#### SUPPLIED MATERIAL

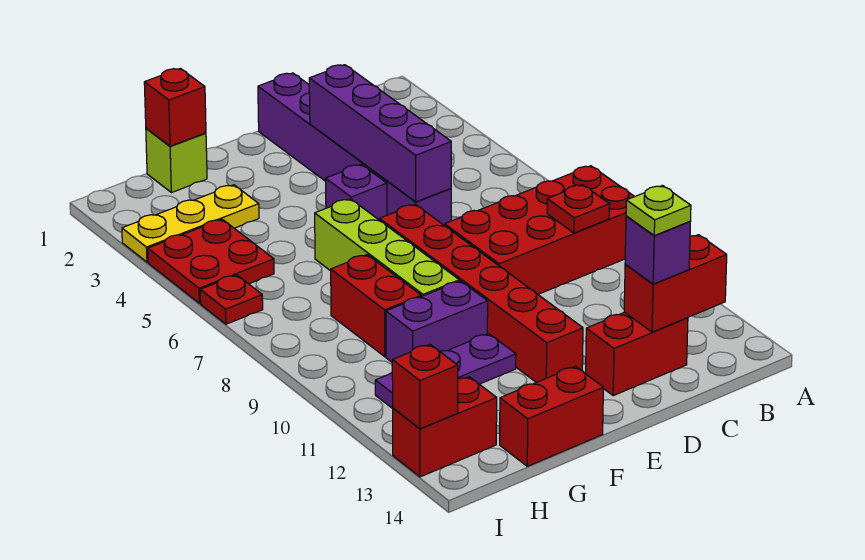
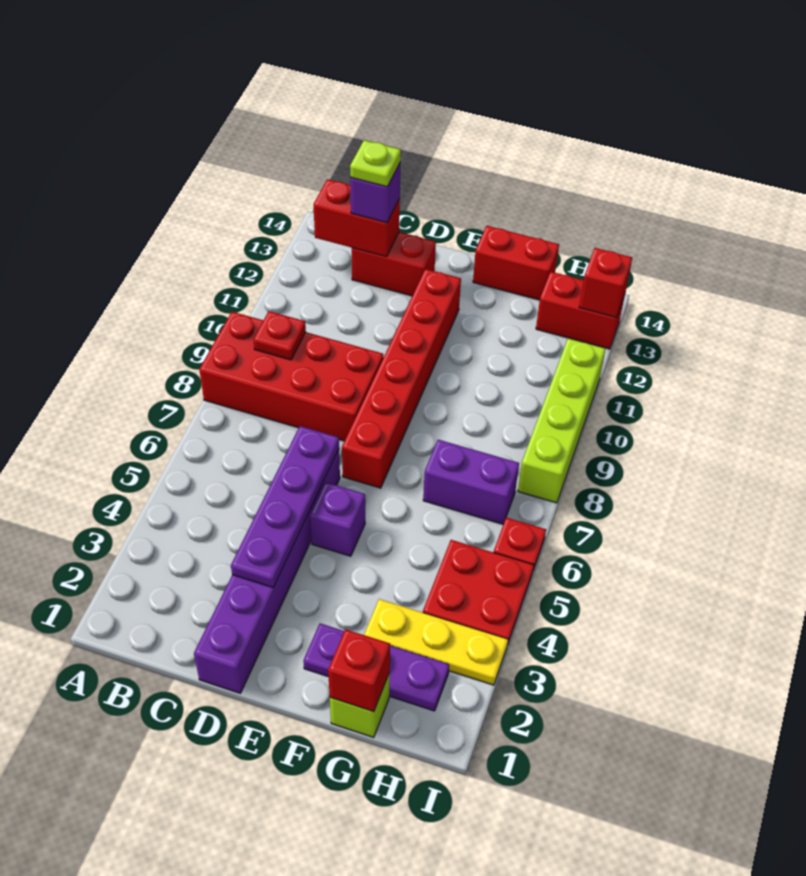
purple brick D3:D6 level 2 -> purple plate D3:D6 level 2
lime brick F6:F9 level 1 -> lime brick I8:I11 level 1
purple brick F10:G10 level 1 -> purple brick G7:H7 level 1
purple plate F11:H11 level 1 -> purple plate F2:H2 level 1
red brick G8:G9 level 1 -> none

...

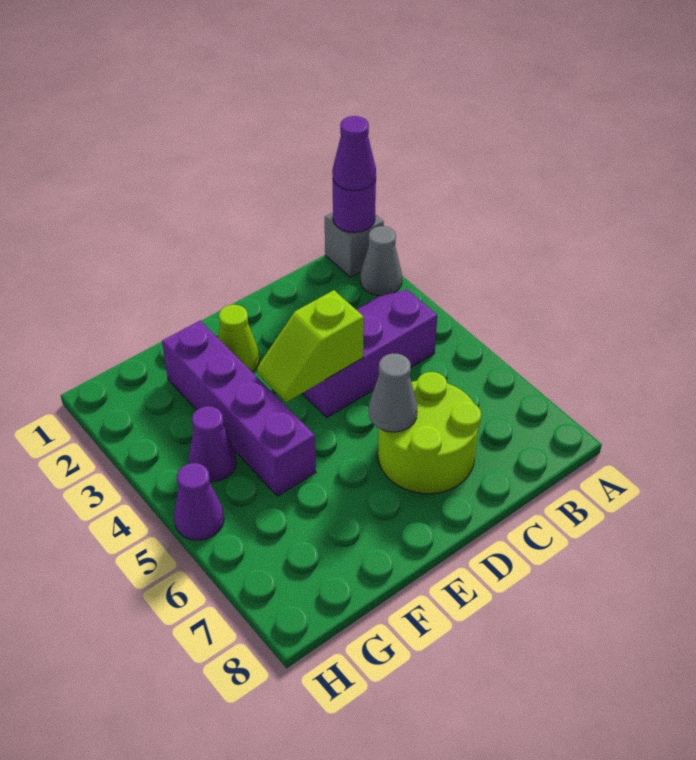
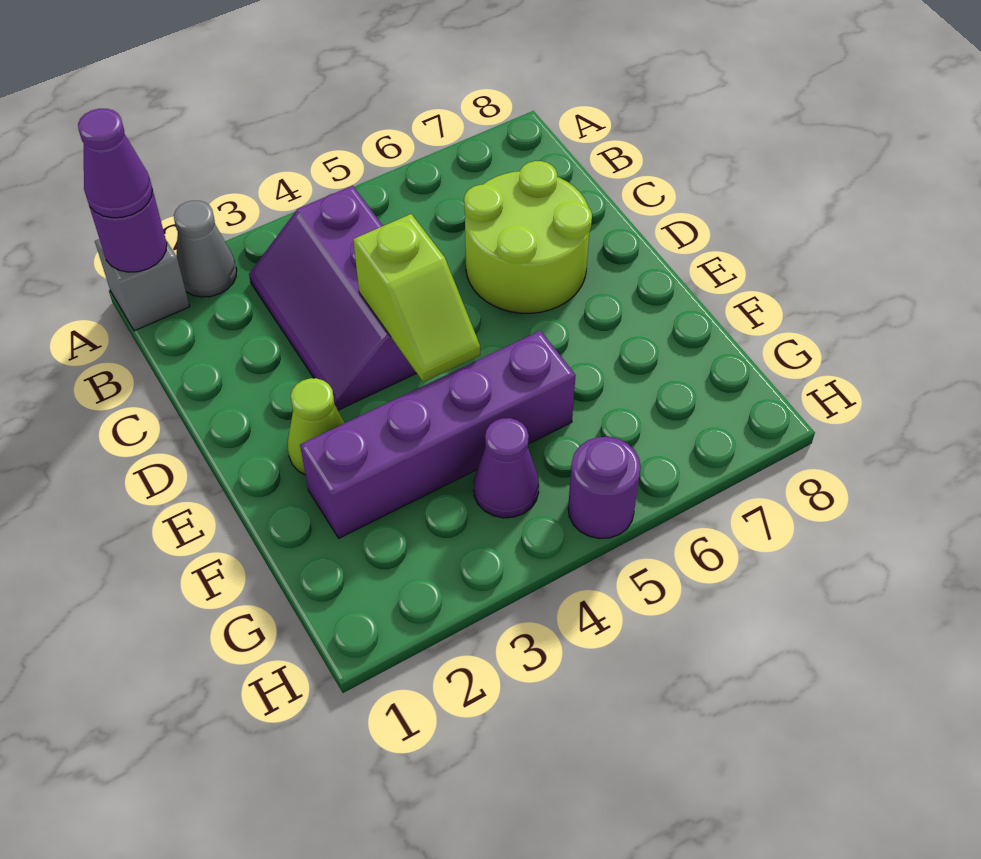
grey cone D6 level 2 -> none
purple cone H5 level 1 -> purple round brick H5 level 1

#### WORK TASK
Go through the listing above and write out exactly the lines starting with the one holding "purple brick D3:D6" and running through the one holding "red brick G8:G9 level 1 -> none", ends included, and no others.

#### TASK RESPONSE
purple brick D3:D6 level 2 -> purple plate D3:D6 level 2
lime brick F6:F9 level 1 -> lime brick I8:I11 level 1
purple brick F10:G10 level 1 -> purple brick G7:H7 level 1
purple plate F11:H11 level 1 -> purple plate F2:H2 level 1
red brick G8:G9 level 1 -> none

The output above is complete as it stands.